(Task to complete):
In your reply, repeat every entry exactly and skip over each picture.

Data provided section start

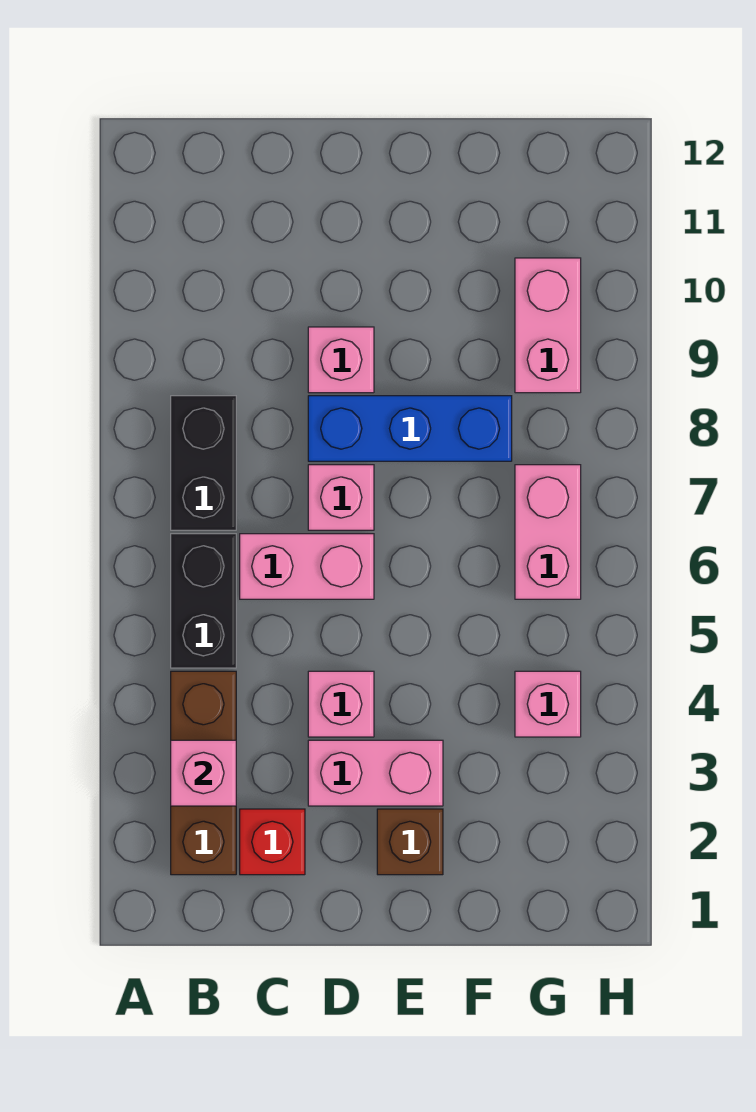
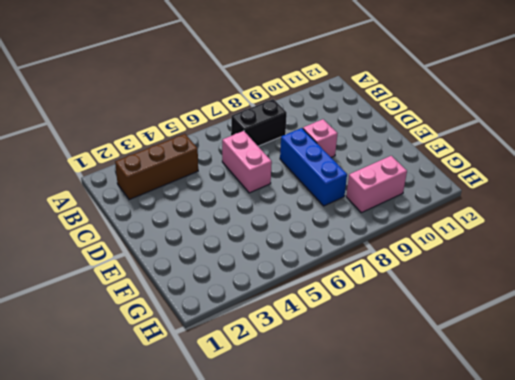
none -> black brick B5:B6 level 1
none -> red brick C2 level 1
none -> pink brick D3:E3 level 1

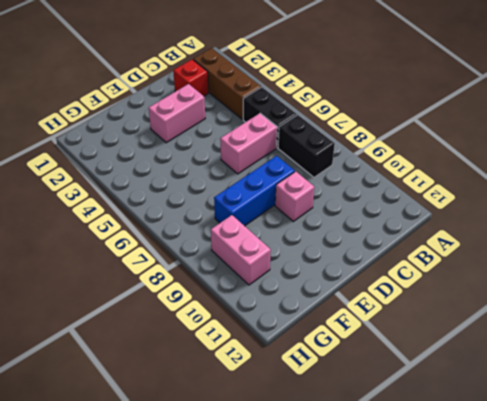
none -> pink brick D4 level 1
none -> pink brick D7 level 1
none -> brown brick E2 level 1

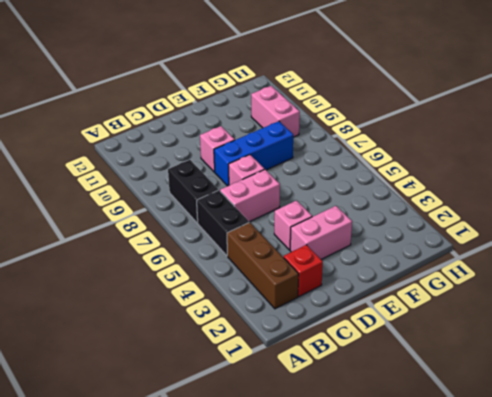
none -> brown brick E2 level 1
none -> pink brick G4 level 1
none -> pink brick G6:G7 level 1

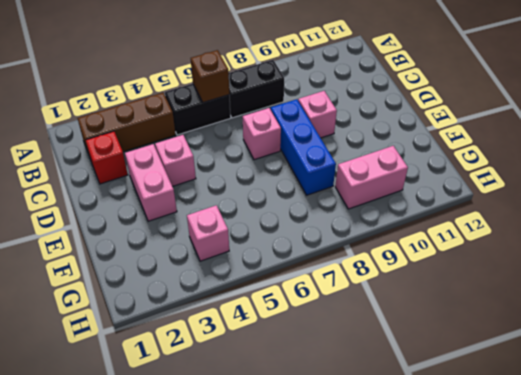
brown brick B6 level 2 -> brown brick E2 level 1
none -> pink brick C6:D6 level 1
none -> pink brick G6:G7 level 1
none -> pink brick B3 level 2

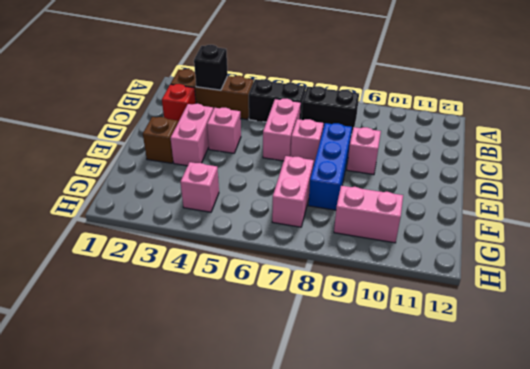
black brick B3 level 2 -> pink brick B3 level 2
pink brick F7:G7 level 1 -> pink brick G6:G7 level 1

Data provided section end

(Task solution):
none -> black brick B5:B6 level 1
none -> red brick C2 level 1
none -> pink brick D3:E3 level 1

none -> pink brick D4 level 1
none -> pink brick D7 level 1
none -> brown brick E2 level 1

none -> brown brick E2 level 1
none -> pink brick G4 level 1
none -> pink brick G6:G7 level 1

brown brick B6 level 2 -> brown brick E2 level 1
none -> pink brick C6:D6 level 1
none -> pink brick G6:G7 level 1
none -> pink brick B3 level 2

black brick B3 level 2 -> pink brick B3 level 2
pink brick F7:G7 level 1 -> pink brick G6:G7 level 1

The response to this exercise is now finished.